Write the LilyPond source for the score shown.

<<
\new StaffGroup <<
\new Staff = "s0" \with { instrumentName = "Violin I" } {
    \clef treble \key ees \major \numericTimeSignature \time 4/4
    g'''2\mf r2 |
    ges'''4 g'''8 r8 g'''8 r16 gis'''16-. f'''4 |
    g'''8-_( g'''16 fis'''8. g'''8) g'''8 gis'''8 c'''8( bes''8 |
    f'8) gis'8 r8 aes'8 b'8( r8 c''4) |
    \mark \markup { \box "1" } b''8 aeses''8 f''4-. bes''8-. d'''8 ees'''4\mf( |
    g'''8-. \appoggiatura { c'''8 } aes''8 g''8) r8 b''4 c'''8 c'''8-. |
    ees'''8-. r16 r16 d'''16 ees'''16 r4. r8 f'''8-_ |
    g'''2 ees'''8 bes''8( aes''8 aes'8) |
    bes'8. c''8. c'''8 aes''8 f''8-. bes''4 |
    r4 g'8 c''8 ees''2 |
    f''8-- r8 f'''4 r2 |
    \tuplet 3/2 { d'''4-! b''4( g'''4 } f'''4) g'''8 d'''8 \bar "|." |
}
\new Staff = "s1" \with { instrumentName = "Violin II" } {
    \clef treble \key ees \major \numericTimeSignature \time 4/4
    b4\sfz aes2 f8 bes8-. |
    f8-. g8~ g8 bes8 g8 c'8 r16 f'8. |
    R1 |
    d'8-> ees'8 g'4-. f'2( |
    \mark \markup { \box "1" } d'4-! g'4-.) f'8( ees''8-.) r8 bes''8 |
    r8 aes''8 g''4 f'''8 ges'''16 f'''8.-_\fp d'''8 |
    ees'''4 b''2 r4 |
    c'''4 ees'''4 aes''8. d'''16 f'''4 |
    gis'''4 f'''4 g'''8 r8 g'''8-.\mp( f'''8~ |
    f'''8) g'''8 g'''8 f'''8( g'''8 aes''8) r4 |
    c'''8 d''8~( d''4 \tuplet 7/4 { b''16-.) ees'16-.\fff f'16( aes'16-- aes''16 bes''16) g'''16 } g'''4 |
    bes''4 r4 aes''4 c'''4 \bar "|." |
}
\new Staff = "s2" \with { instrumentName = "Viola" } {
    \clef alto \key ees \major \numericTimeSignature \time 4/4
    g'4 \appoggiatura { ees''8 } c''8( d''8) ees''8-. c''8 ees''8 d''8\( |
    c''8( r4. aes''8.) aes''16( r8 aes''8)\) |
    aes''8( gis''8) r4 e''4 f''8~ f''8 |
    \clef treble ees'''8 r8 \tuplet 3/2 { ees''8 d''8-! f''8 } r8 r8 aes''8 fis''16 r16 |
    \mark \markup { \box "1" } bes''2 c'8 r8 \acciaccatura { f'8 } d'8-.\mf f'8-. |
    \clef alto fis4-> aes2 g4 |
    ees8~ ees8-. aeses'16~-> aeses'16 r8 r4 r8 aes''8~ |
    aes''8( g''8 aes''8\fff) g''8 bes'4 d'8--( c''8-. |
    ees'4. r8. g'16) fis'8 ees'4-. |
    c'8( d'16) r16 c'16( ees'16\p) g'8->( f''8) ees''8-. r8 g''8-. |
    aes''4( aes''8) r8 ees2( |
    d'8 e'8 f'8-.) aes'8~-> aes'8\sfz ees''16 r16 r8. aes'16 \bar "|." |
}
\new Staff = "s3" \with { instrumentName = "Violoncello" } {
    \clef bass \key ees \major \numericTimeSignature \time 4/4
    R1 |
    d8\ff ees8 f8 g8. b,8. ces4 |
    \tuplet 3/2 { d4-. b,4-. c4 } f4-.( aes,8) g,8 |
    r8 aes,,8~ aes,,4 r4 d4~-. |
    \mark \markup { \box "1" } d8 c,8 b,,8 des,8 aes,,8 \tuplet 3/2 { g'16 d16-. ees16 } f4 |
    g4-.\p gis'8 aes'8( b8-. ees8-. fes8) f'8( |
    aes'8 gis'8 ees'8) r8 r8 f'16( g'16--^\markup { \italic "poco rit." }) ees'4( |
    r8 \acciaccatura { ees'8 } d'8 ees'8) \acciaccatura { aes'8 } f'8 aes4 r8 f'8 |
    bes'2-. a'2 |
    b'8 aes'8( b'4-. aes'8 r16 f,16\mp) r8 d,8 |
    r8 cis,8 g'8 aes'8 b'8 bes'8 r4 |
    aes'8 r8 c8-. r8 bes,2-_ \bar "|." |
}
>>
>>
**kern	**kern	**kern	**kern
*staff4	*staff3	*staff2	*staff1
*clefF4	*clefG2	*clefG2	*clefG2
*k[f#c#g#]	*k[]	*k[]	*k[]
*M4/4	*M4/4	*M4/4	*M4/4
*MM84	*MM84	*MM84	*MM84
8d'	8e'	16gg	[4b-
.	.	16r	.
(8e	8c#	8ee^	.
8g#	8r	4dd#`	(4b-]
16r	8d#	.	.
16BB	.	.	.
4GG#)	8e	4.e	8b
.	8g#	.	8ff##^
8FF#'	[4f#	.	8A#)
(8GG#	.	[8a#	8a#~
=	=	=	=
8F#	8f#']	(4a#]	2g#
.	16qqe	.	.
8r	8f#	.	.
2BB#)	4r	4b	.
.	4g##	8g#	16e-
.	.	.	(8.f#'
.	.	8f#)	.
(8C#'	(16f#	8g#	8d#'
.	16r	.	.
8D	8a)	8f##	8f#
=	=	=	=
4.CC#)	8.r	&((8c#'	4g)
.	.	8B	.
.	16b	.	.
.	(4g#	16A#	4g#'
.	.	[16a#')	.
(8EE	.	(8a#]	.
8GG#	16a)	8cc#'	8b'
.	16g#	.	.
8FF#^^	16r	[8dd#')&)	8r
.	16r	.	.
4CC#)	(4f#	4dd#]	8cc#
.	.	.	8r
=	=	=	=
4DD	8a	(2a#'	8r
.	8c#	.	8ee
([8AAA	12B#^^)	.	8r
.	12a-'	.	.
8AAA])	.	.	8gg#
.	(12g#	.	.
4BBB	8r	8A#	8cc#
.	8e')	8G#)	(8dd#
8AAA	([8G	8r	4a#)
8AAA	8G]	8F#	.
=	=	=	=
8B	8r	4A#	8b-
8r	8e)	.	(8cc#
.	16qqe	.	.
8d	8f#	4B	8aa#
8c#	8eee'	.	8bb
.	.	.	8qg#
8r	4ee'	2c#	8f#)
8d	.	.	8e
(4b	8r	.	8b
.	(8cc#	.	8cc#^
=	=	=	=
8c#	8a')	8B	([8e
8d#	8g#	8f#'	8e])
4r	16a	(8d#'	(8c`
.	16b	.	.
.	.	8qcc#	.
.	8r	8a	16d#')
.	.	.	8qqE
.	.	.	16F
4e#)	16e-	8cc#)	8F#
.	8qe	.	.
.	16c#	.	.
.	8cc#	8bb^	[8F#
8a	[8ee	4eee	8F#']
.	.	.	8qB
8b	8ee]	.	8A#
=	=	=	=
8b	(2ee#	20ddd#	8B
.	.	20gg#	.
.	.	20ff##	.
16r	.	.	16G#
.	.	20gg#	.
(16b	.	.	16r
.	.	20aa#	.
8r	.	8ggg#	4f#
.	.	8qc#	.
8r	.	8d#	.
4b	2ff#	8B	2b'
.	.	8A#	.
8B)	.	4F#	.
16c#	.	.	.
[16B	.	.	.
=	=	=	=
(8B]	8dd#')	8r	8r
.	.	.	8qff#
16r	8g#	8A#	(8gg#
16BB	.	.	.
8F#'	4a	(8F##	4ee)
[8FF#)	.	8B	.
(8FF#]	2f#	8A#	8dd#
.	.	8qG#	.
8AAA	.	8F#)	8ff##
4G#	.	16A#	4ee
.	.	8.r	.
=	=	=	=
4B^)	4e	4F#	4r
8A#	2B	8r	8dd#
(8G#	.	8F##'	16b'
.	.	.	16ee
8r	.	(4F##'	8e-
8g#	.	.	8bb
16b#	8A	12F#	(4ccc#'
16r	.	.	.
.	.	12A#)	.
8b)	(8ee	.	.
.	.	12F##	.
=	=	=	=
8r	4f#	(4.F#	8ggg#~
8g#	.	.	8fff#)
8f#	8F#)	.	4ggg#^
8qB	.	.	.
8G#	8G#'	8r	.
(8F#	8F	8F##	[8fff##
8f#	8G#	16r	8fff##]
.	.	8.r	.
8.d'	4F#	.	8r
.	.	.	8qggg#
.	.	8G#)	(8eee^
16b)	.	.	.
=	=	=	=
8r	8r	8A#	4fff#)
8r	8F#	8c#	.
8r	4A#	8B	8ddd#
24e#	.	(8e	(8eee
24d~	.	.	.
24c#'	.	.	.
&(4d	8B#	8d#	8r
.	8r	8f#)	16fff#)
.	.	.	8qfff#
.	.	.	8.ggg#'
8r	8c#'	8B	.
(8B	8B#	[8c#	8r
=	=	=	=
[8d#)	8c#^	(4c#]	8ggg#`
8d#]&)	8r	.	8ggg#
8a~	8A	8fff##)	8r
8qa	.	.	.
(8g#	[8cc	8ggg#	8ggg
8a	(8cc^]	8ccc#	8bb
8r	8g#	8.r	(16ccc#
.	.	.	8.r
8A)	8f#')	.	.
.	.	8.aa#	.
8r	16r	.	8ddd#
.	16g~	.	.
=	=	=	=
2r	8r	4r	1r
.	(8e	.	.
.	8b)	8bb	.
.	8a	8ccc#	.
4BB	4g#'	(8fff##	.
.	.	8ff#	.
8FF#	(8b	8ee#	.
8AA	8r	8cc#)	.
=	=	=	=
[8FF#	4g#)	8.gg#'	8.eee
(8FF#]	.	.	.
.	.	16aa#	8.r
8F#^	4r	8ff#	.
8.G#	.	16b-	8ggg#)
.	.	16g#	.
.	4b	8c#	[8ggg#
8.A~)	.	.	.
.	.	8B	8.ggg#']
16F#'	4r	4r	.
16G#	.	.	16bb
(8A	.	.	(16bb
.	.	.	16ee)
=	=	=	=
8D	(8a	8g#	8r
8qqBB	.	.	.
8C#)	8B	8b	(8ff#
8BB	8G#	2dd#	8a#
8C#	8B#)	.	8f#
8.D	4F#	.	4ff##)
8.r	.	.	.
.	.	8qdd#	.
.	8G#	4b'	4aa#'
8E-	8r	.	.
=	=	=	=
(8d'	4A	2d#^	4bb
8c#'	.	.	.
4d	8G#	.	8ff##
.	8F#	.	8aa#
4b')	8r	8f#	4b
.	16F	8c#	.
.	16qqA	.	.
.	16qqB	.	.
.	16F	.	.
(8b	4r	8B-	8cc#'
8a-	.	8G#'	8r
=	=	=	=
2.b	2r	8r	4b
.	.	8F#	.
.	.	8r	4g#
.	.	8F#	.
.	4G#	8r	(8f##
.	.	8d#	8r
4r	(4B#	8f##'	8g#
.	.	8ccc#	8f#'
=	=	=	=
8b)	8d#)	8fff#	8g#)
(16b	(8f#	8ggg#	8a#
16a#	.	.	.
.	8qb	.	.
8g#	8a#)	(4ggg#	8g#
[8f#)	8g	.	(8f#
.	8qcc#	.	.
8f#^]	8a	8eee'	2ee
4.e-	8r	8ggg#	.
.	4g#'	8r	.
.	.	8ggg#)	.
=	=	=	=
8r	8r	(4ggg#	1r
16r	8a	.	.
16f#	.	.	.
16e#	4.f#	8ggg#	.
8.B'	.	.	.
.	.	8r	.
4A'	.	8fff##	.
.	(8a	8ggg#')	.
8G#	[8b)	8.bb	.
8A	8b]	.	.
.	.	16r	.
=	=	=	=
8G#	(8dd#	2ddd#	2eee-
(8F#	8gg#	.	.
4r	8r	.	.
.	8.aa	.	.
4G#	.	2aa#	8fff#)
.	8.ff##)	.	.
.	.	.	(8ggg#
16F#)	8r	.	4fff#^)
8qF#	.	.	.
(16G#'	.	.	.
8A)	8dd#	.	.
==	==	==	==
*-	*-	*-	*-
#####
**What to do**
State how many lines in the entries contain the string "appoggiatura", with case counting, and give only the number.

**Task result**
2